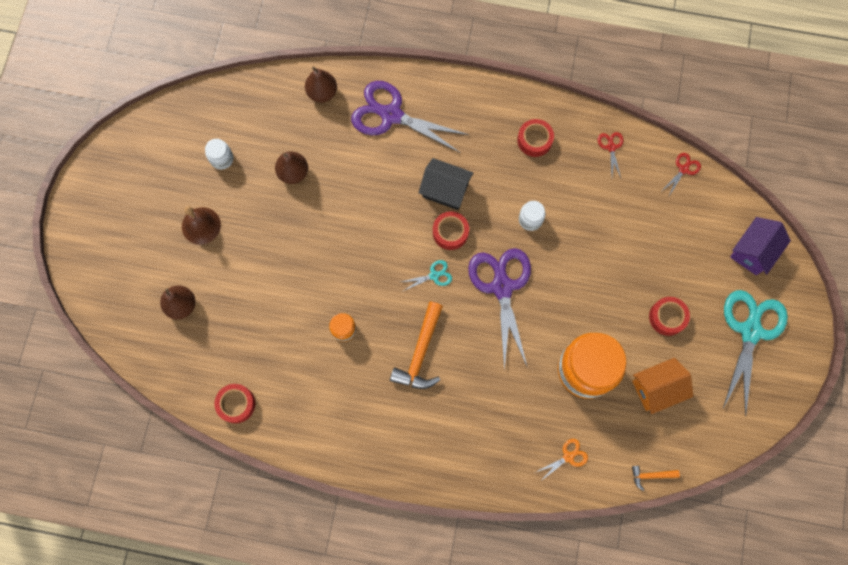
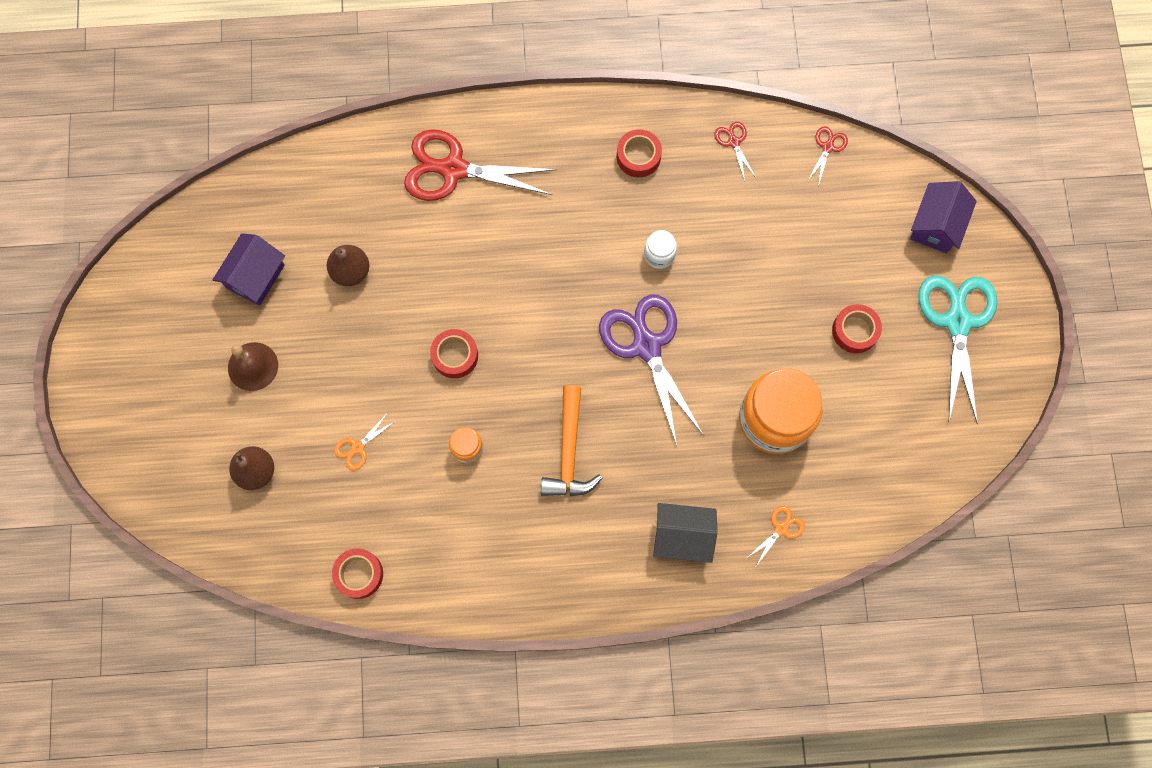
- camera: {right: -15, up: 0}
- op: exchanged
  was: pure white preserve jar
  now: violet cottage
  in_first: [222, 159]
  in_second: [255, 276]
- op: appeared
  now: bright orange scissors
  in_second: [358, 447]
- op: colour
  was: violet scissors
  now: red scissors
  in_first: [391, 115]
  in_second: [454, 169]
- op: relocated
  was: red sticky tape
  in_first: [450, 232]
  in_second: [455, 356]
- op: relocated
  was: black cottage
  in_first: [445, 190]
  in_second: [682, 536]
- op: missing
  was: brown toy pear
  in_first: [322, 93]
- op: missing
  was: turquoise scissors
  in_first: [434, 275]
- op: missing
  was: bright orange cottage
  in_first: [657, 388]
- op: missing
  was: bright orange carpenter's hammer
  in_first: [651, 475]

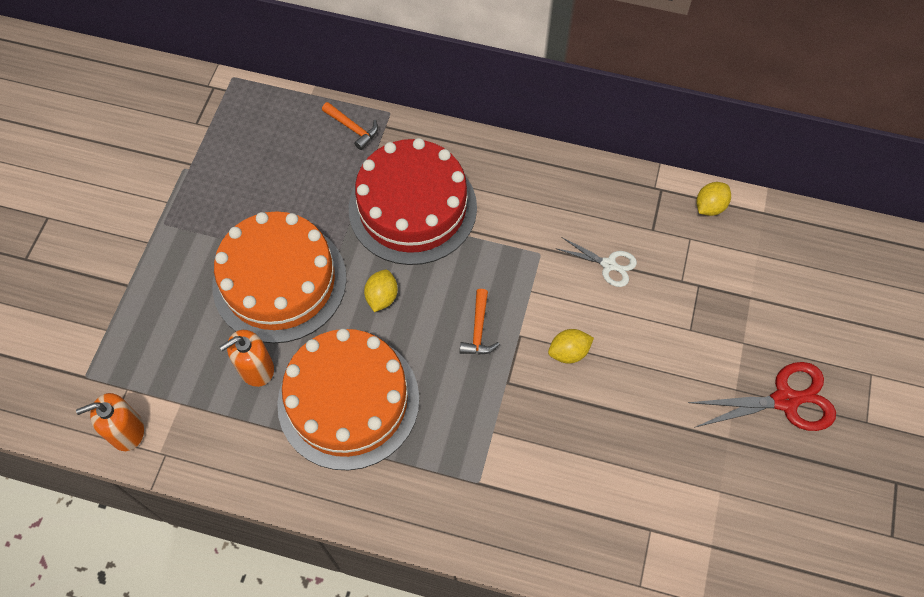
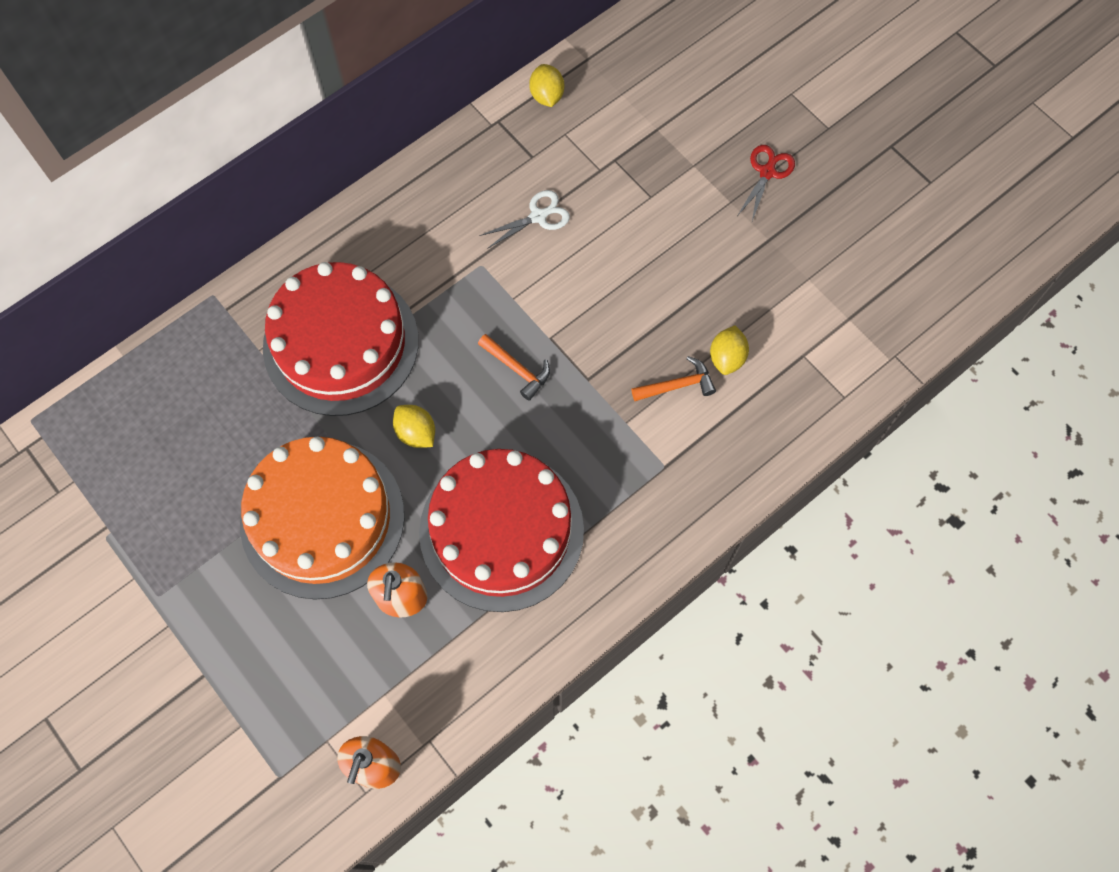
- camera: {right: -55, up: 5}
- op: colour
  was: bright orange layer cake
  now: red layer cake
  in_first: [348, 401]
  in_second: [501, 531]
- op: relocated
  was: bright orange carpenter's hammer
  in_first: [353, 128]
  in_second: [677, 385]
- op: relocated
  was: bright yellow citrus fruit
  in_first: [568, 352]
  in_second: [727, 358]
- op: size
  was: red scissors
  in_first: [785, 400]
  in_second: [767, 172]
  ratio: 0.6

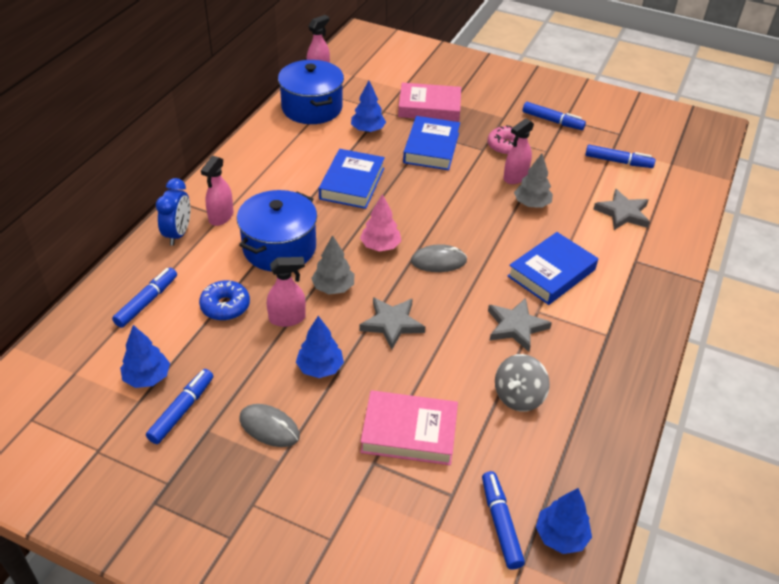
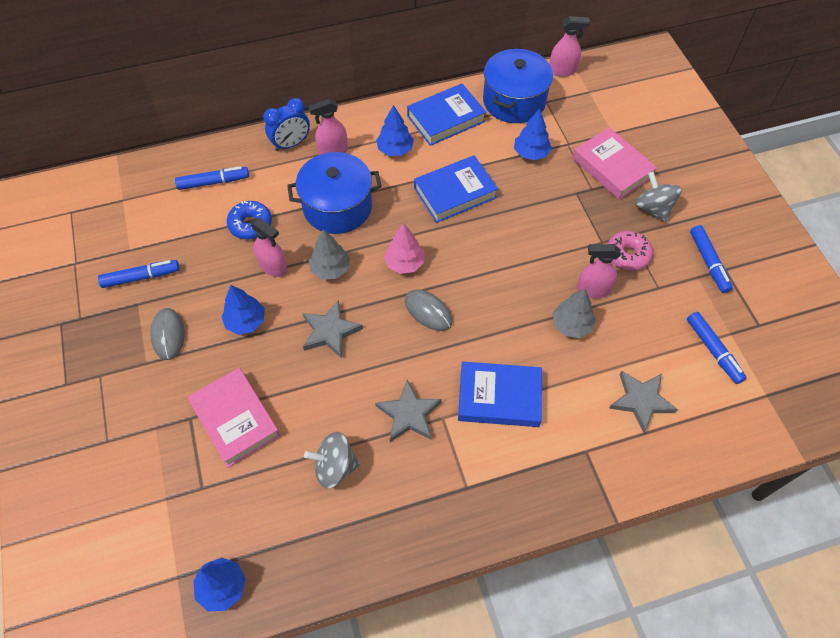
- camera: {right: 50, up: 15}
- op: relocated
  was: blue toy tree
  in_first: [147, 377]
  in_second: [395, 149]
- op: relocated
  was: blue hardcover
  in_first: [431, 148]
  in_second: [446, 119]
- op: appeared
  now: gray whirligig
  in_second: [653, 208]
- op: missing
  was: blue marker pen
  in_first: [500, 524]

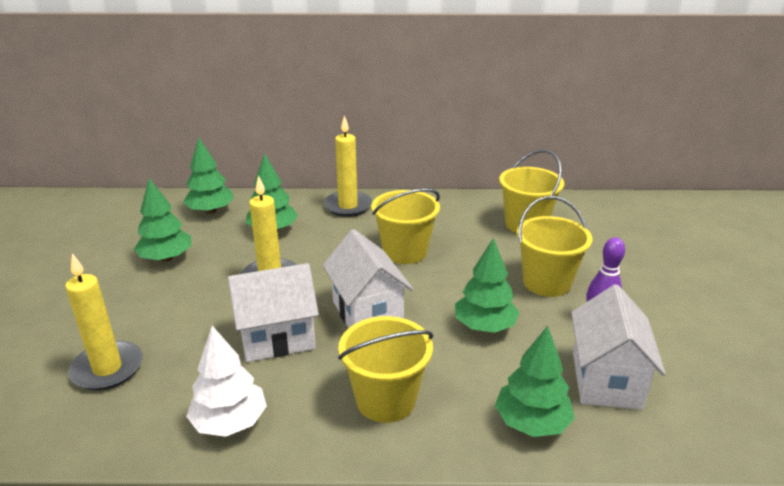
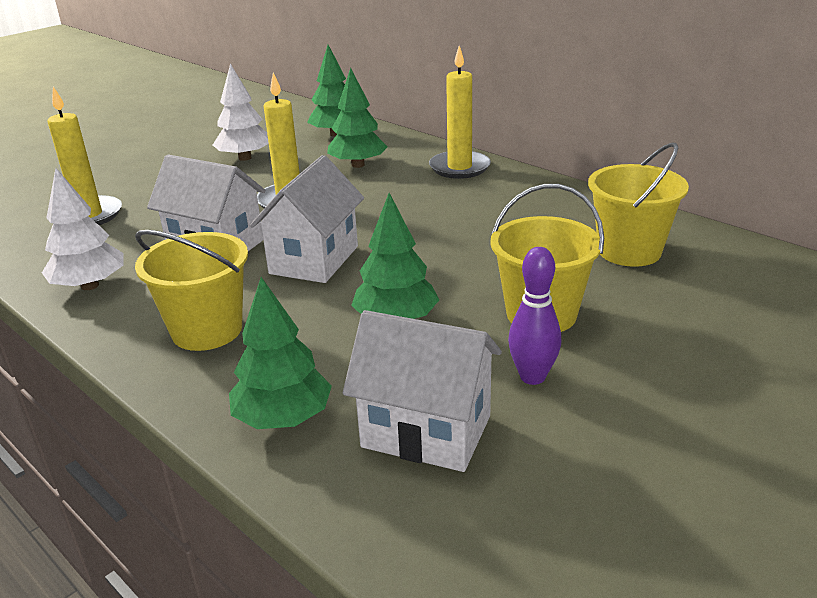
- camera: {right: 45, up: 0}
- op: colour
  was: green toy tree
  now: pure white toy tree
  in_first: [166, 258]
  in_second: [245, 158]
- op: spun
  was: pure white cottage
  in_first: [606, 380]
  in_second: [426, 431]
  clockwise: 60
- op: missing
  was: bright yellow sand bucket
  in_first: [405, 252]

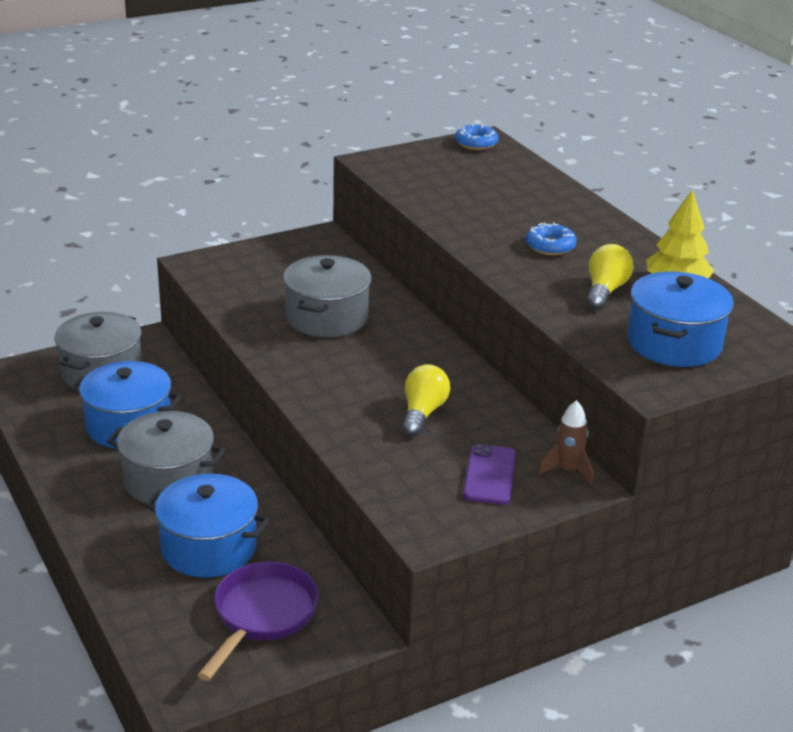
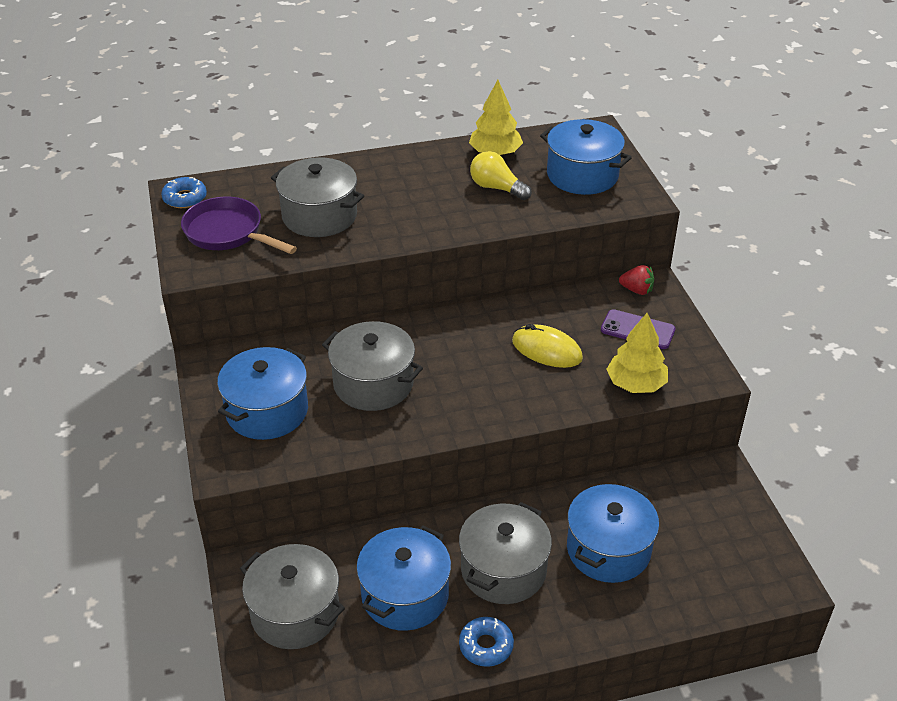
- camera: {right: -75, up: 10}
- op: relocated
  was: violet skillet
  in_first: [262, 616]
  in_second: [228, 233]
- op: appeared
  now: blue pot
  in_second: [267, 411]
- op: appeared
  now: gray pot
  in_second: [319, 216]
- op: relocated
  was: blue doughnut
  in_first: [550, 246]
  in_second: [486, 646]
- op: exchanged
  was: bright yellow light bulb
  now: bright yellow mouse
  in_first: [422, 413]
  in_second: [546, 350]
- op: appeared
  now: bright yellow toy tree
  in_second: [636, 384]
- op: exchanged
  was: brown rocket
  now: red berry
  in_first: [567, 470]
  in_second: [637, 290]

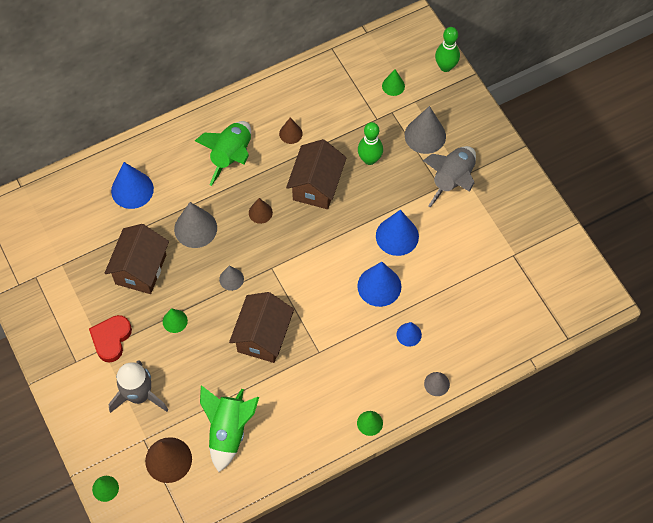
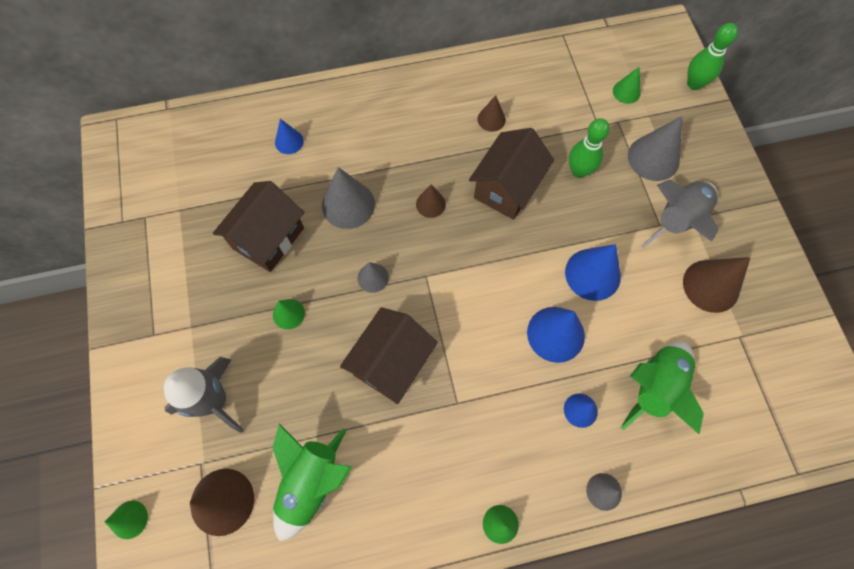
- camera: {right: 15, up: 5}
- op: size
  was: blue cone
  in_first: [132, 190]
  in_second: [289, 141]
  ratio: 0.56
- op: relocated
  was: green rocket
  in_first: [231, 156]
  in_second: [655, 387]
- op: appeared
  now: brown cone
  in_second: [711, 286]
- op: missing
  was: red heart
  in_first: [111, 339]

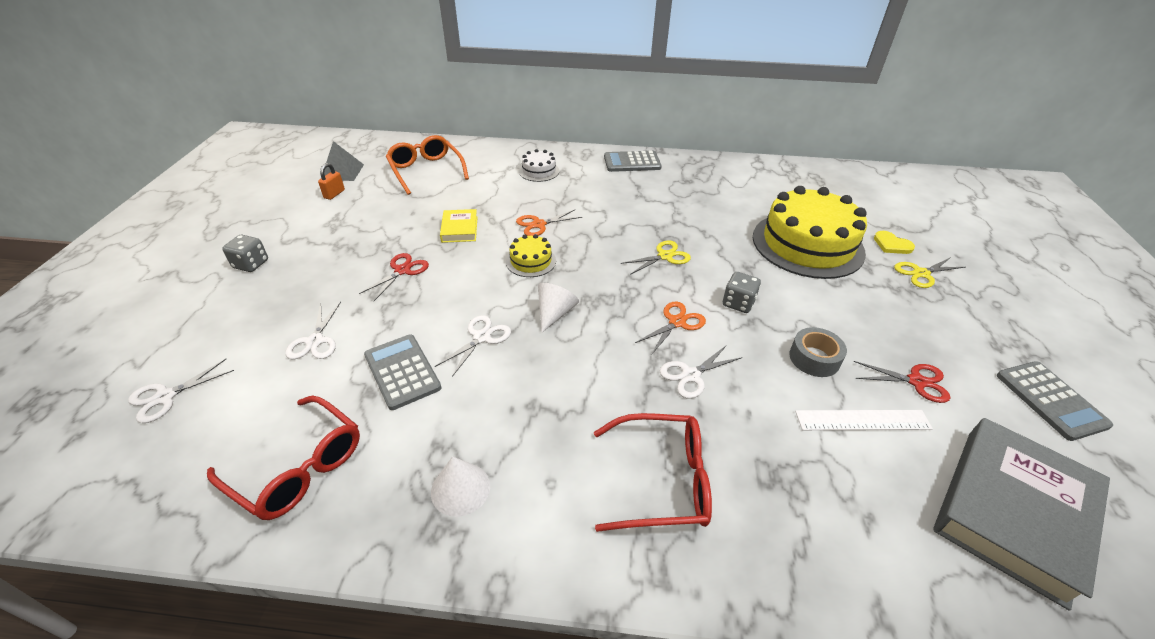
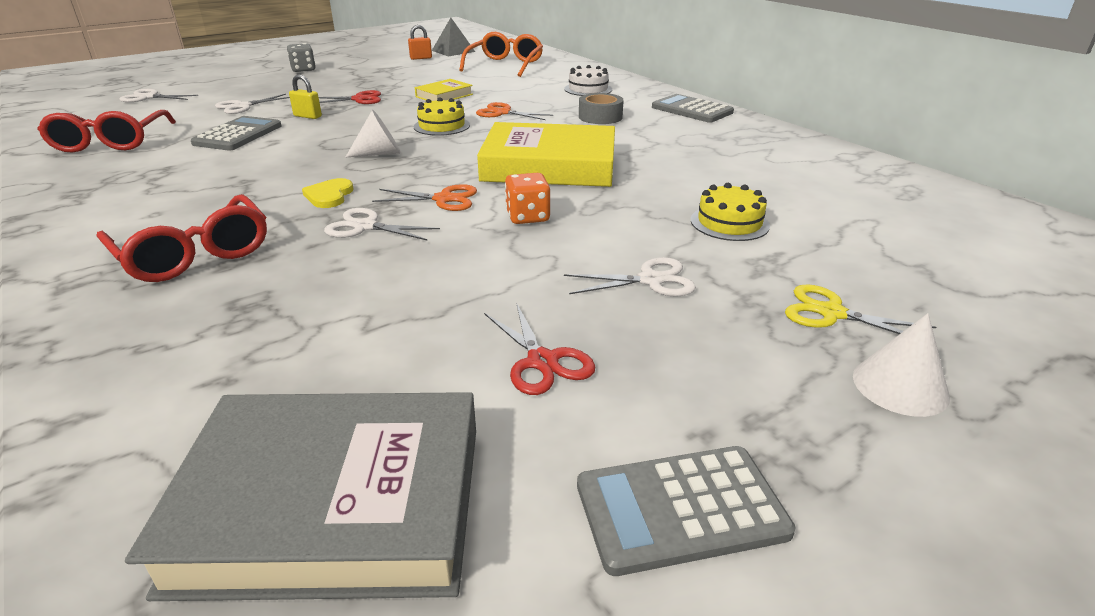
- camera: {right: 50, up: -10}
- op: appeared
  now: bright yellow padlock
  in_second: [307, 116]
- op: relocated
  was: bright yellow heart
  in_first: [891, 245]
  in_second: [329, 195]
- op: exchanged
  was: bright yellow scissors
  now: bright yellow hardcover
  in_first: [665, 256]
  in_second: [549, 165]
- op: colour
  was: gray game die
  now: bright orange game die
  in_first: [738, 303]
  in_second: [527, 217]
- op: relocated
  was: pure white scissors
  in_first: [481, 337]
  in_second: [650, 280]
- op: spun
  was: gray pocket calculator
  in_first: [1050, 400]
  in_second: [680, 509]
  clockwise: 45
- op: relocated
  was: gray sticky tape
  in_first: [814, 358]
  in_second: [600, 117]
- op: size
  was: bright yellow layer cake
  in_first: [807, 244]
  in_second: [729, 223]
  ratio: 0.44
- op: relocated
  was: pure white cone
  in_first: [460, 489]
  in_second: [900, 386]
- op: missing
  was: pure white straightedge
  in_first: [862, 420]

INSTRUCTIONS FOR THE TASK: Exactly the lines from the top of the listing through the line holding "was: violet scissors" should be repeated, with pictures left out.

ANSWER FOR THIS EXERCISE:
- camera: {right: -15, up: 0}
- op: exchanged
  was: pure white preserve jar
  now: violet cottage
  in_first: [222, 159]
  in_second: [255, 276]
- op: appeared
  now: bright orange scissors
  in_second: [358, 447]
- op: colour
  was: violet scissors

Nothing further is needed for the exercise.